[WHAT YOU ARE ASKED TO DO]:
No pictures belong in the result; set down exactly the lines from the one containing "C3: 1uF (+3V3, AGND) -> 1uF (+15V, AGND)" through the final line of the listing, and nothing more.

[PROVIDED ENTRIES]:
[Start of section]

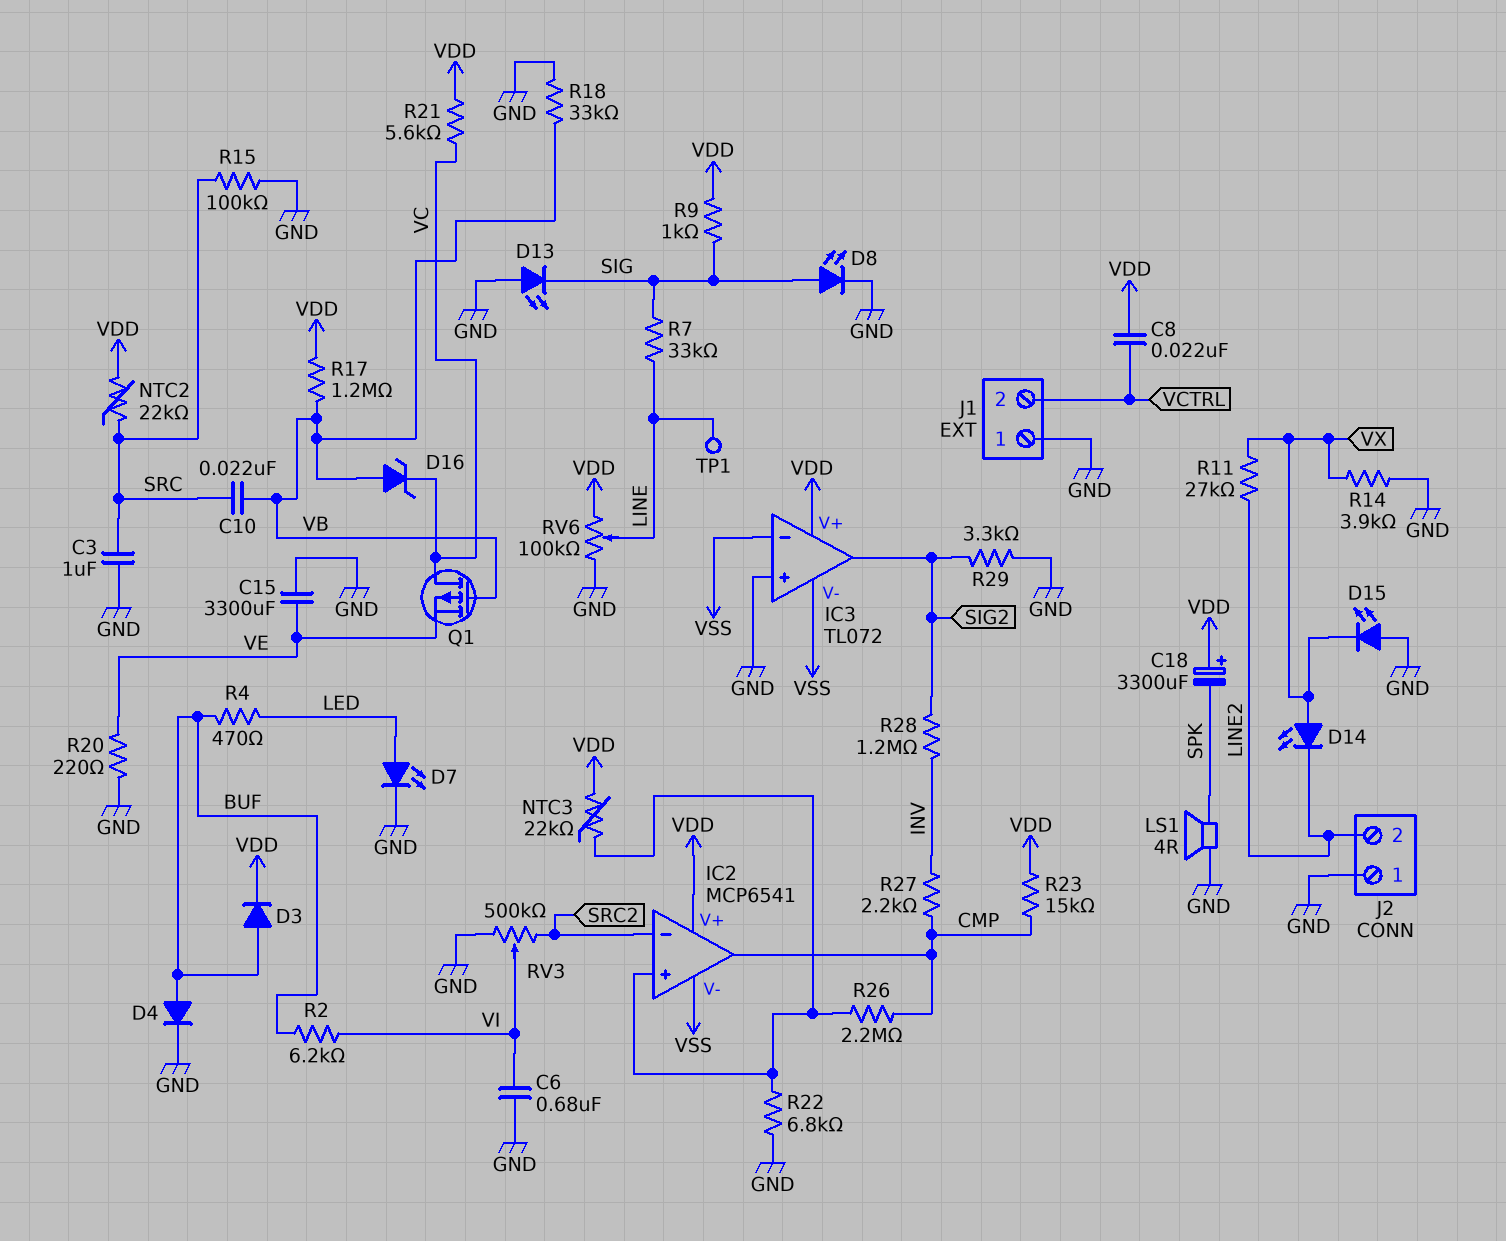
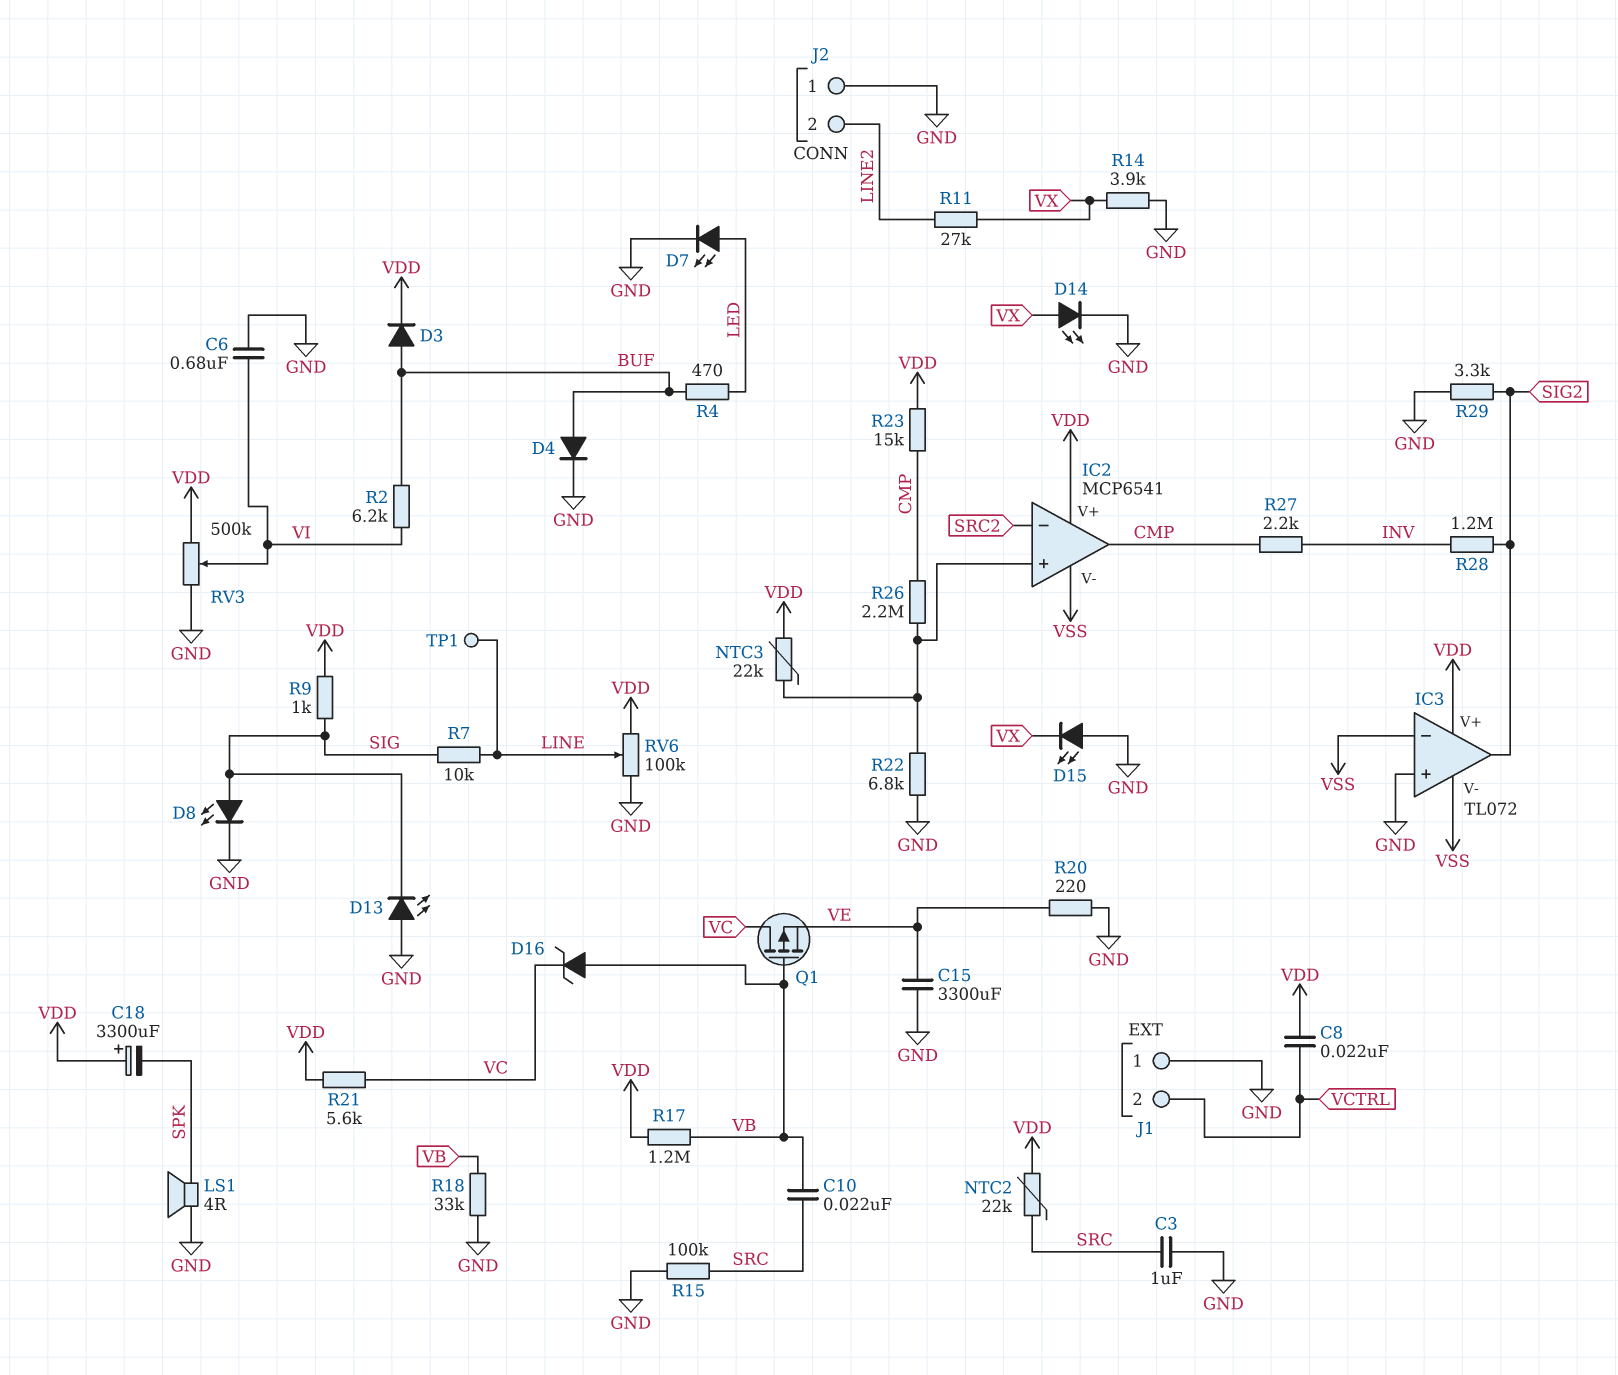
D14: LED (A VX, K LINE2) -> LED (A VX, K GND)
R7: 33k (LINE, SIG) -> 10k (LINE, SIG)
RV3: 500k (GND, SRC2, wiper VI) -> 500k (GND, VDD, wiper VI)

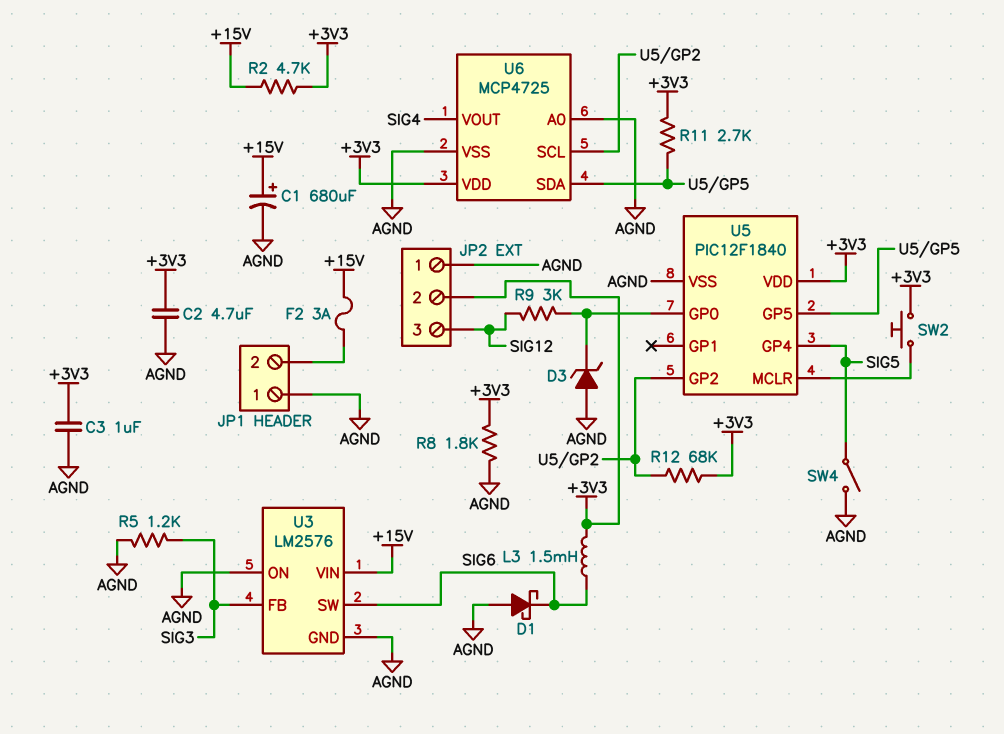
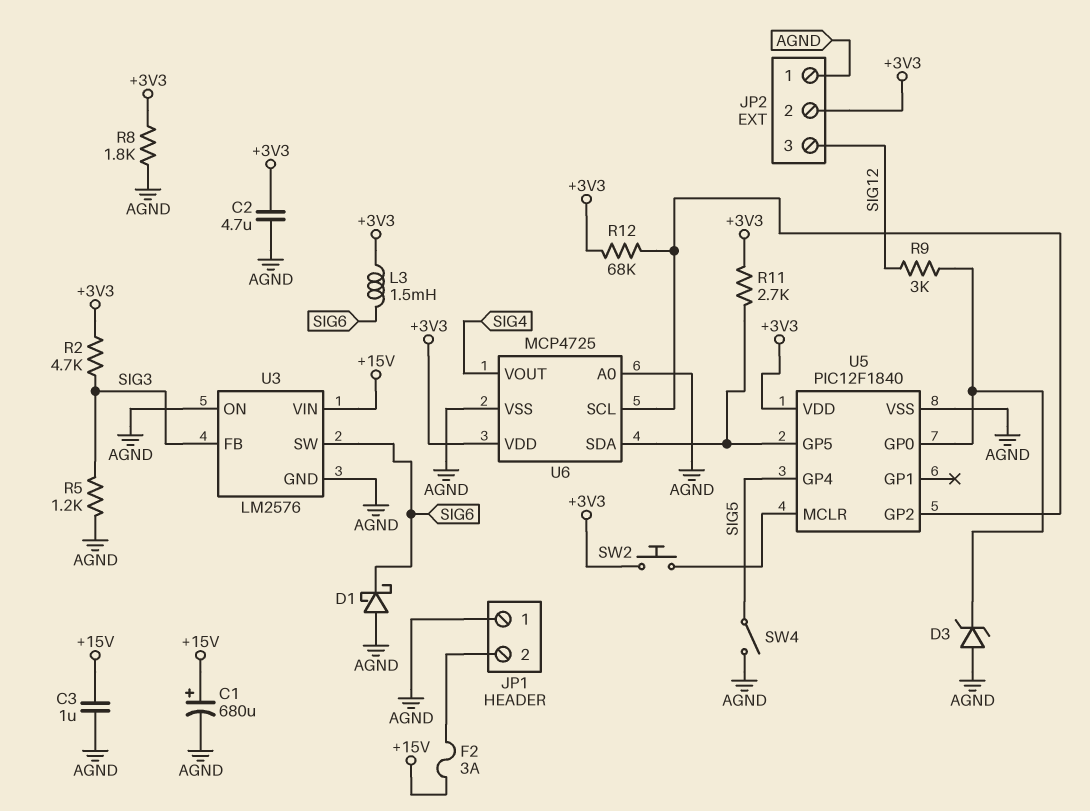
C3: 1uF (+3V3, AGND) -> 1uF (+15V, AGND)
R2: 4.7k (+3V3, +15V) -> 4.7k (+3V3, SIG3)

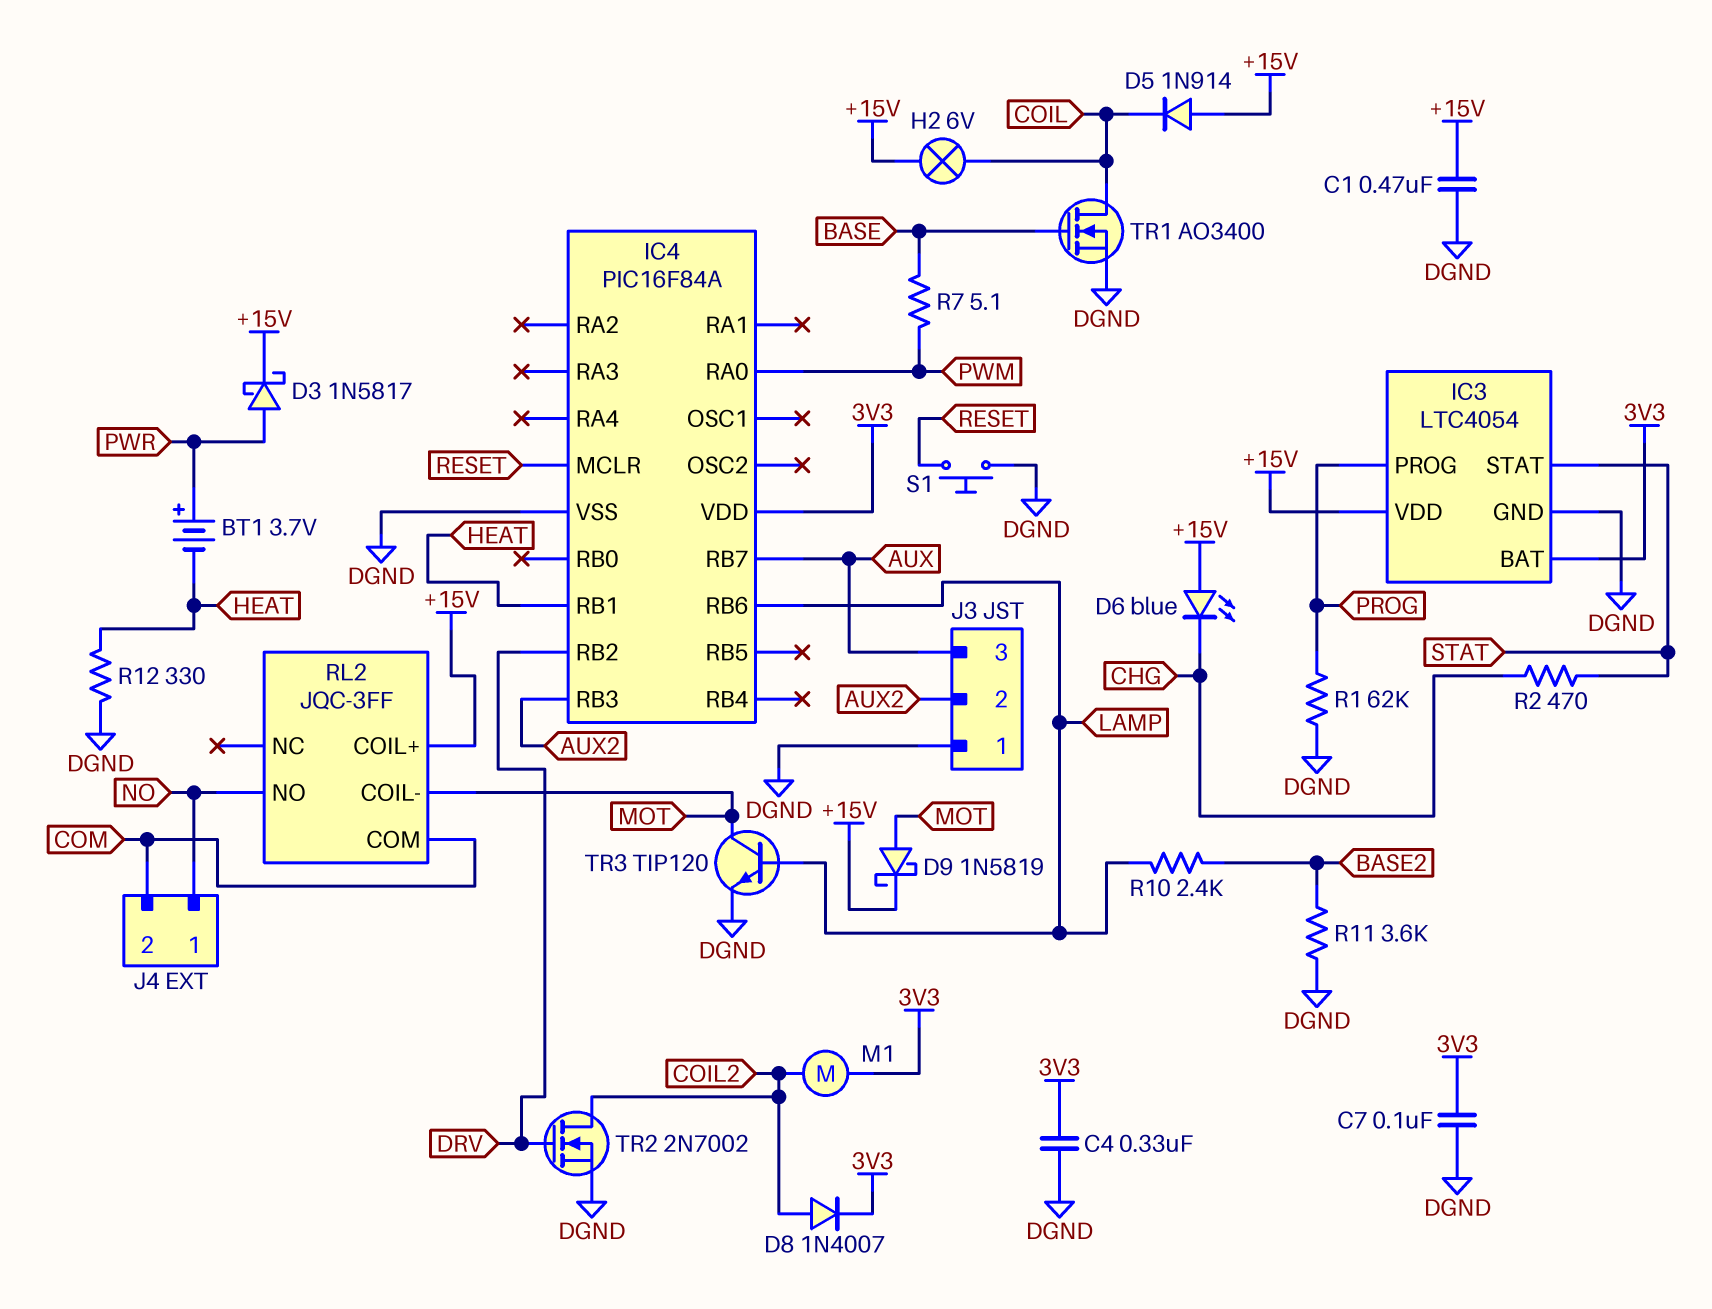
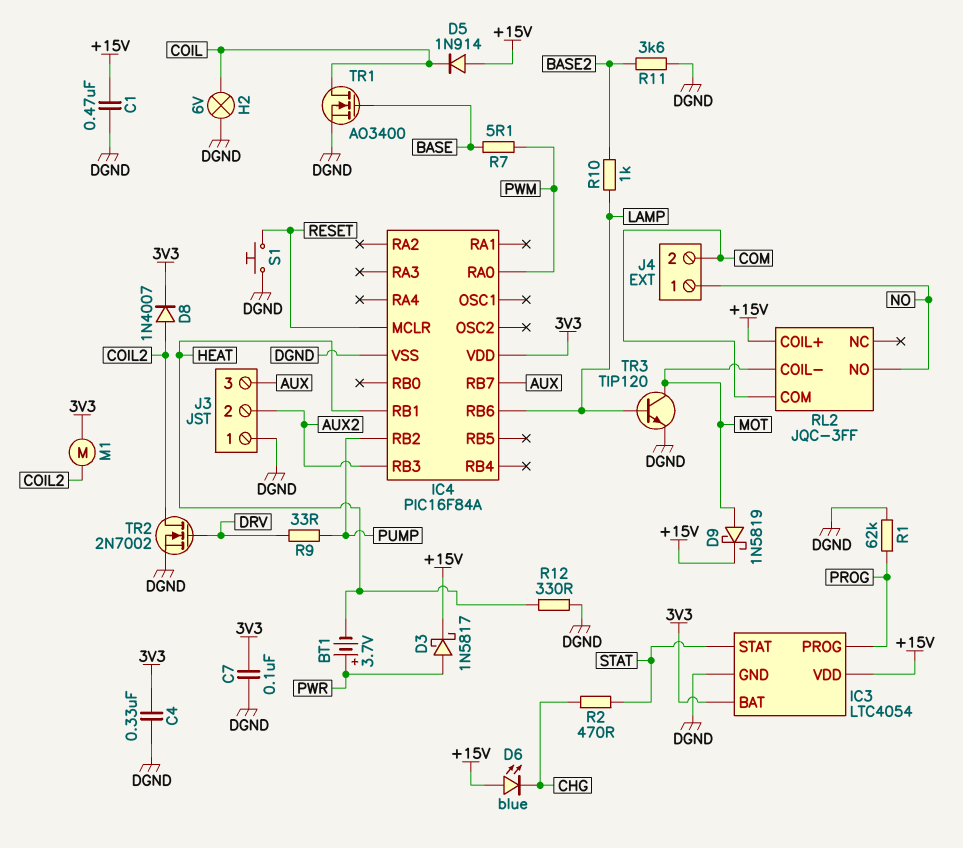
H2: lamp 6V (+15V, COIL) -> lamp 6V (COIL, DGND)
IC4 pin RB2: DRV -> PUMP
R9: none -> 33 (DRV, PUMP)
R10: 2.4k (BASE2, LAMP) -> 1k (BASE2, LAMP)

[End of section]

[PROBLEM SOLUTION]:
C3: 1uF (+3V3, AGND) -> 1uF (+15V, AGND)
R2: 4.7k (+3V3, +15V) -> 4.7k (+3V3, SIG3)

H2: lamp 6V (+15V, COIL) -> lamp 6V (COIL, DGND)
IC4 pin RB2: DRV -> PUMP
R9: none -> 33 (DRV, PUMP)
R10: 2.4k (BASE2, LAMP) -> 1k (BASE2, LAMP)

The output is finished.